Items from a dataset:

──────────

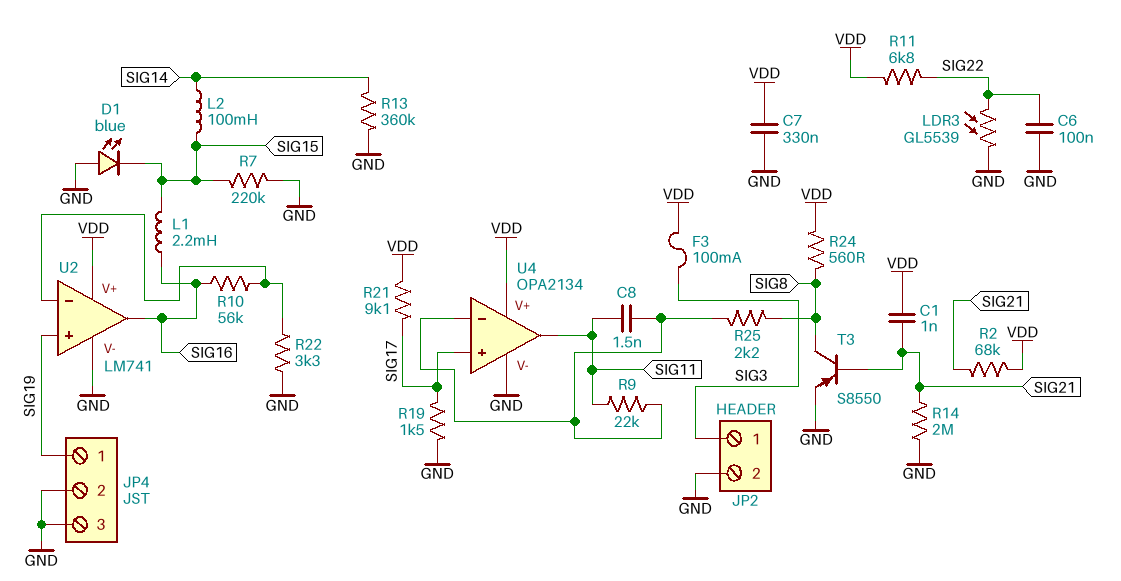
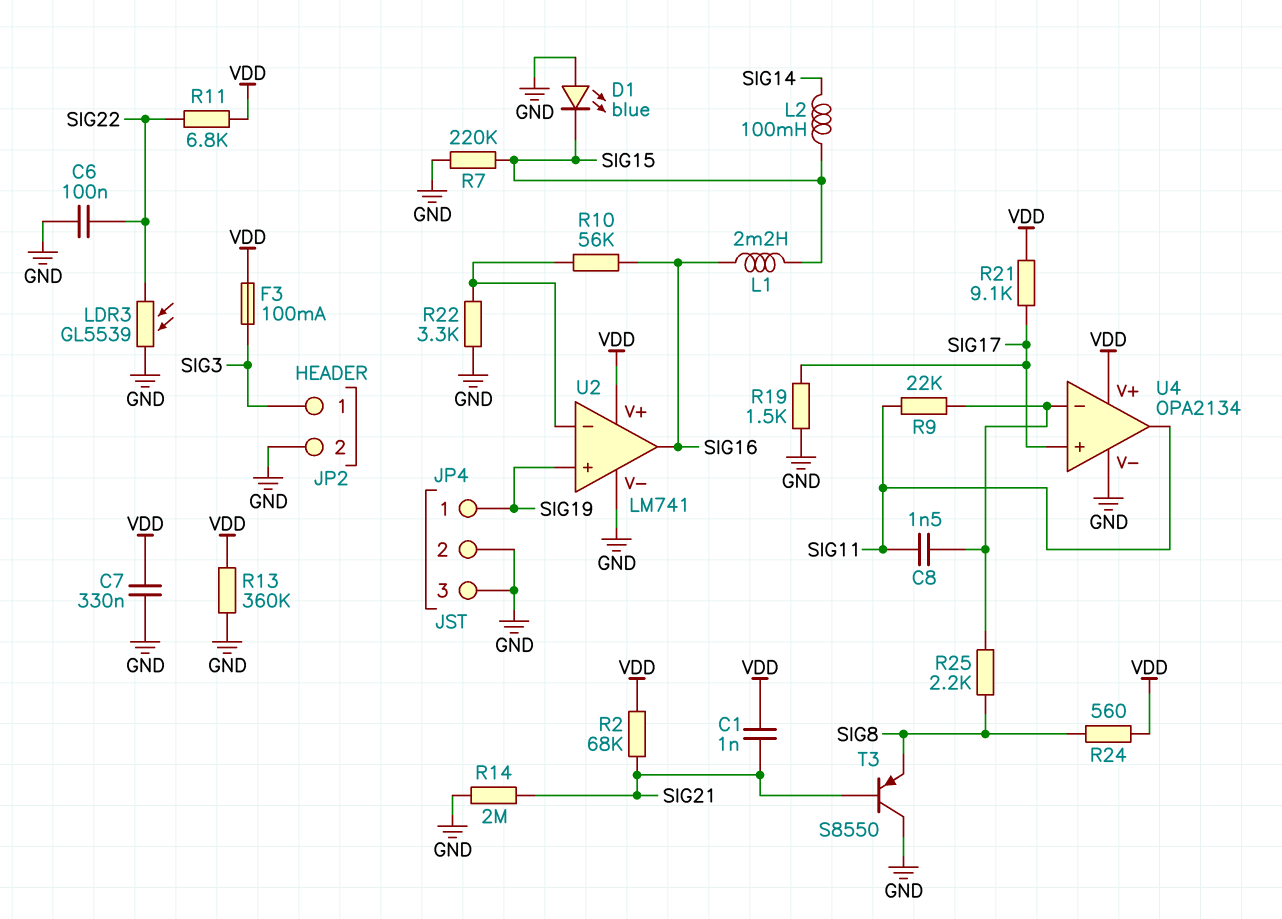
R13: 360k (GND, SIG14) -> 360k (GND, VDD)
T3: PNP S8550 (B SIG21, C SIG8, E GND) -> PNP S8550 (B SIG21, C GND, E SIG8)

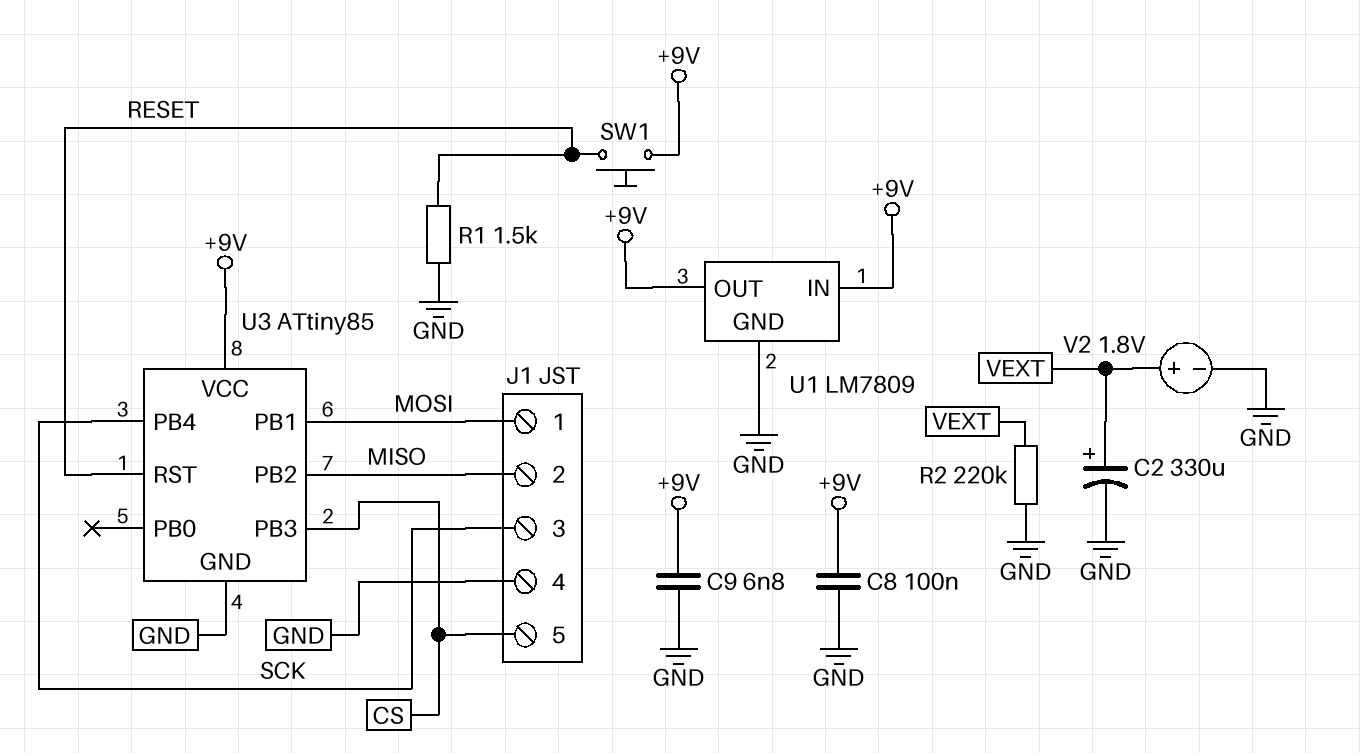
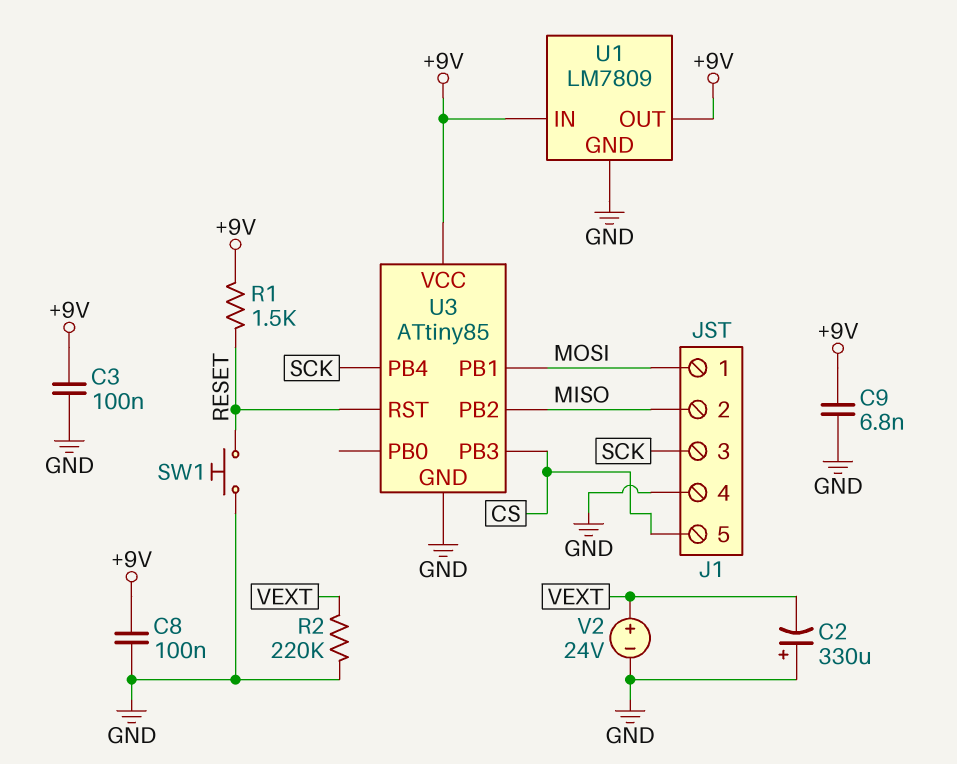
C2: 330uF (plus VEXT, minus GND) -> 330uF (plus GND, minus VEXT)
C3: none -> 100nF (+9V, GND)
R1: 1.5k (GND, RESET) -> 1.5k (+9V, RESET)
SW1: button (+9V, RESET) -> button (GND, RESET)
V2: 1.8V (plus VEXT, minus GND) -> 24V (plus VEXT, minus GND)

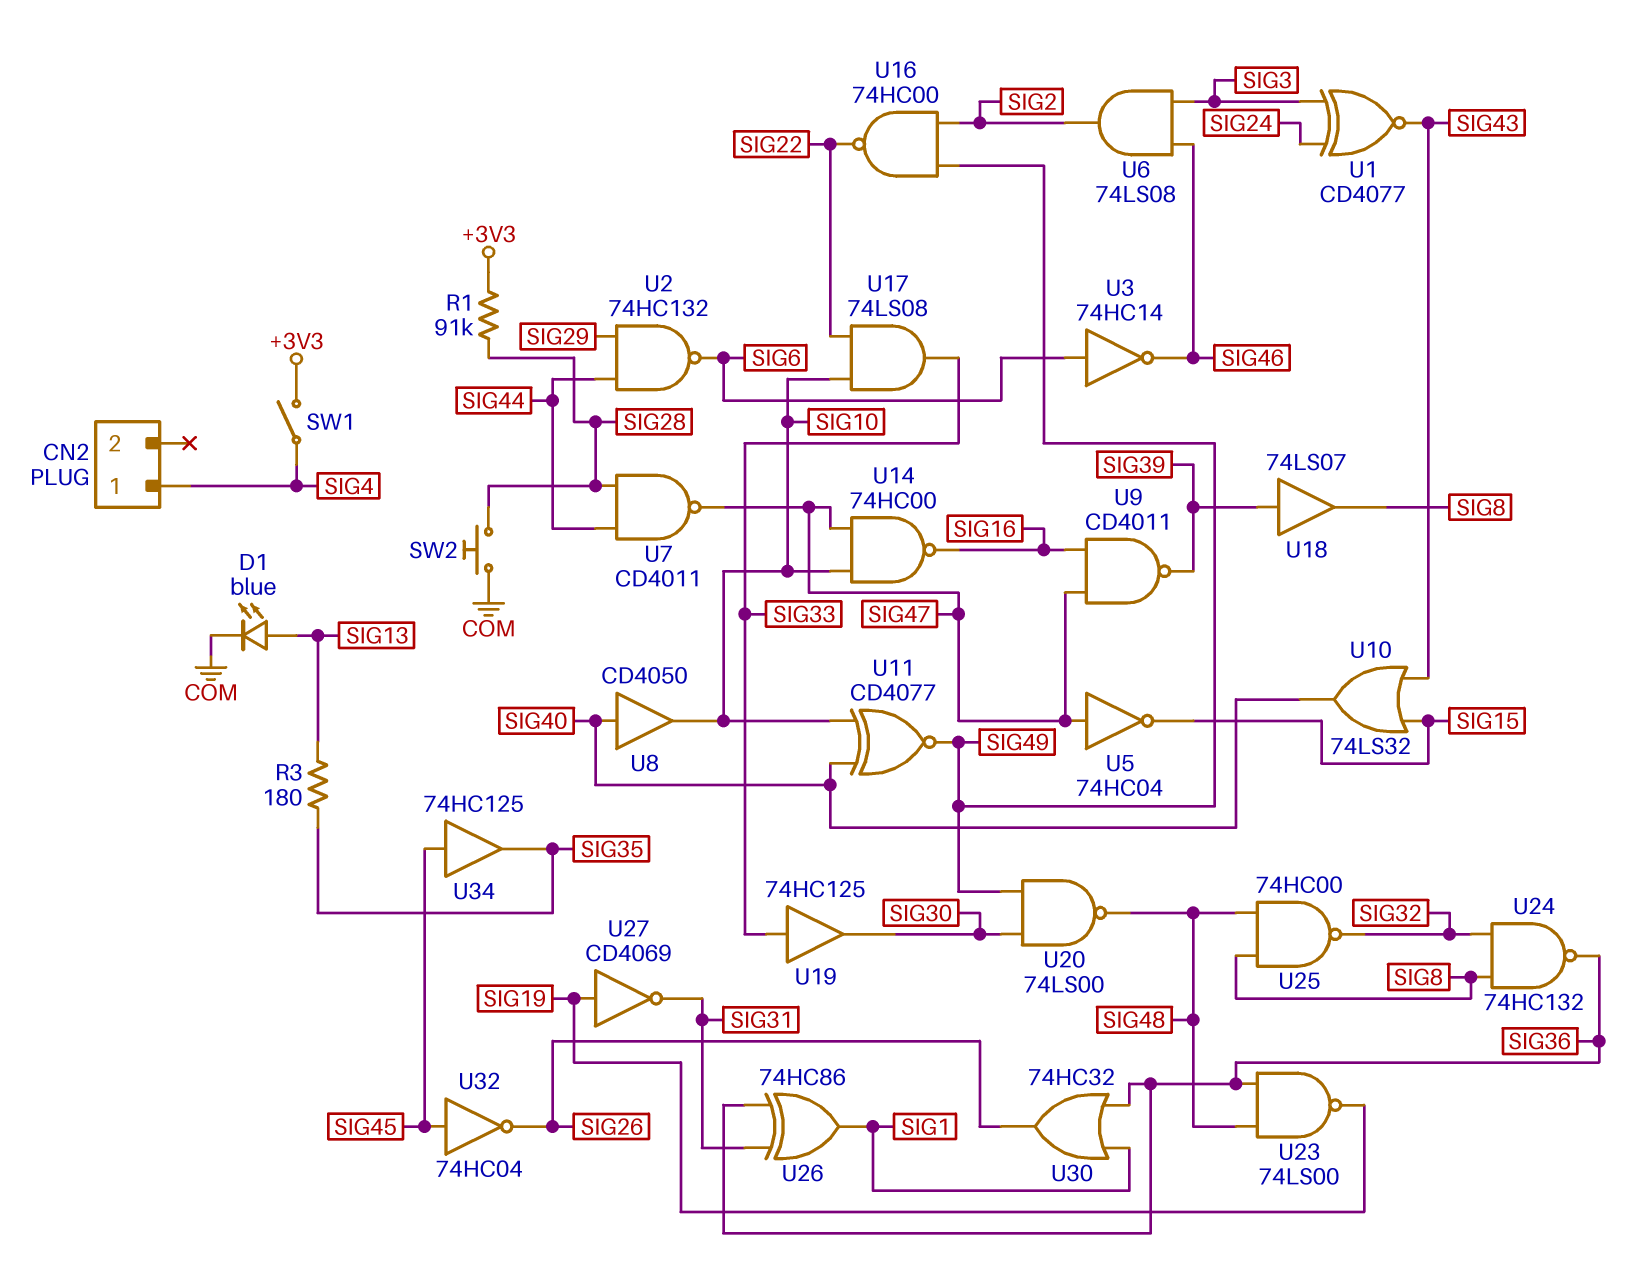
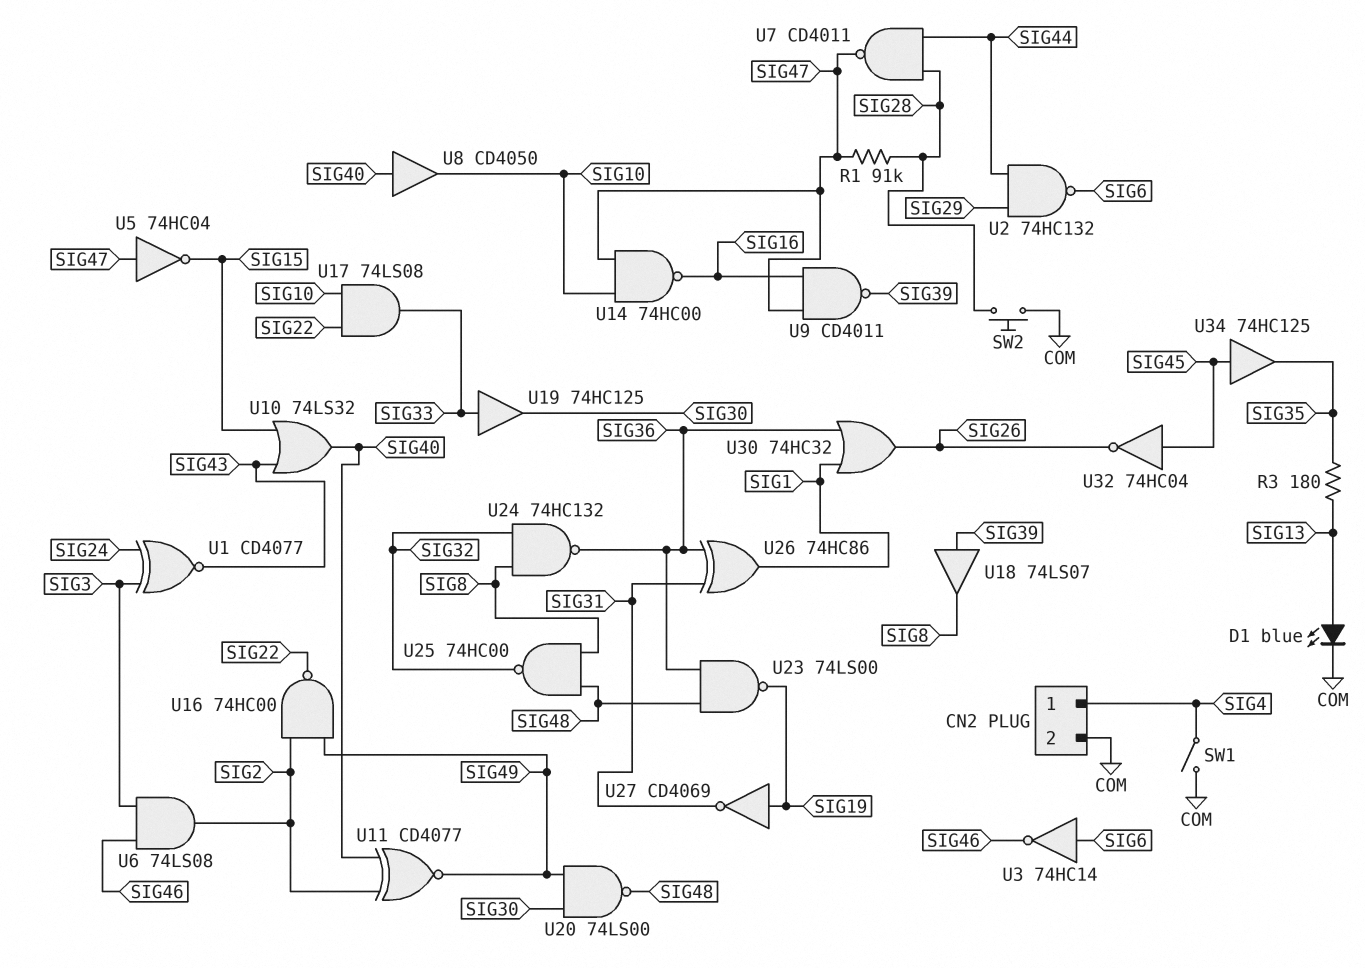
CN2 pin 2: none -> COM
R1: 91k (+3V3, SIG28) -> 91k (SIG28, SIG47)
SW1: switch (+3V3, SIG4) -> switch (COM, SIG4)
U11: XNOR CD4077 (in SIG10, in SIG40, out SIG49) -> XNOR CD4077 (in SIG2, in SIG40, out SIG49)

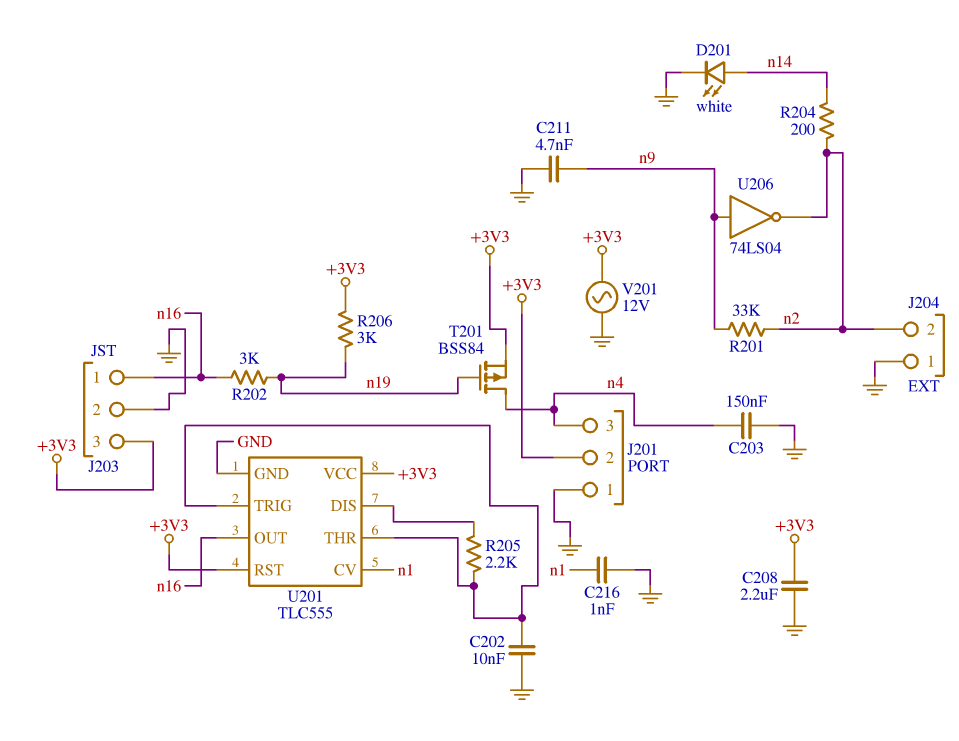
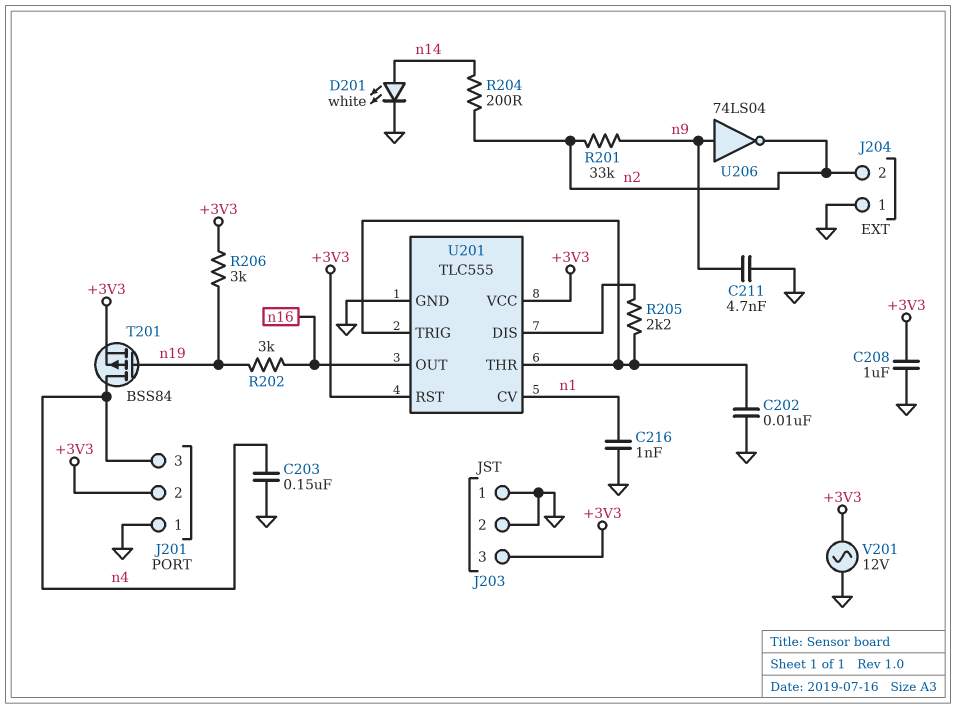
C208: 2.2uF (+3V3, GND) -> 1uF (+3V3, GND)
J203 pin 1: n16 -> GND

──────────

→ Task to complete
Repeat exactly the line containing "SW1: button (+9V, RESET)" and every line after it through the end of the records, and nothing else. Leave the pictures out.

→ Solution to this problem
SW1: button (+9V, RESET) -> button (GND, RESET)
V2: 1.8V (plus VEXT, minus GND) -> 24V (plus VEXT, minus GND)

CN2 pin 2: none -> COM
R1: 91k (+3V3, SIG28) -> 91k (SIG28, SIG47)
SW1: switch (+3V3, SIG4) -> switch (COM, SIG4)
U11: XNOR CD4077 (in SIG10, in SIG40, out SIG49) -> XNOR CD4077 (in SIG2, in SIG40, out SIG49)

C208: 2.2uF (+3V3, GND) -> 1uF (+3V3, GND)
J203 pin 1: n16 -> GND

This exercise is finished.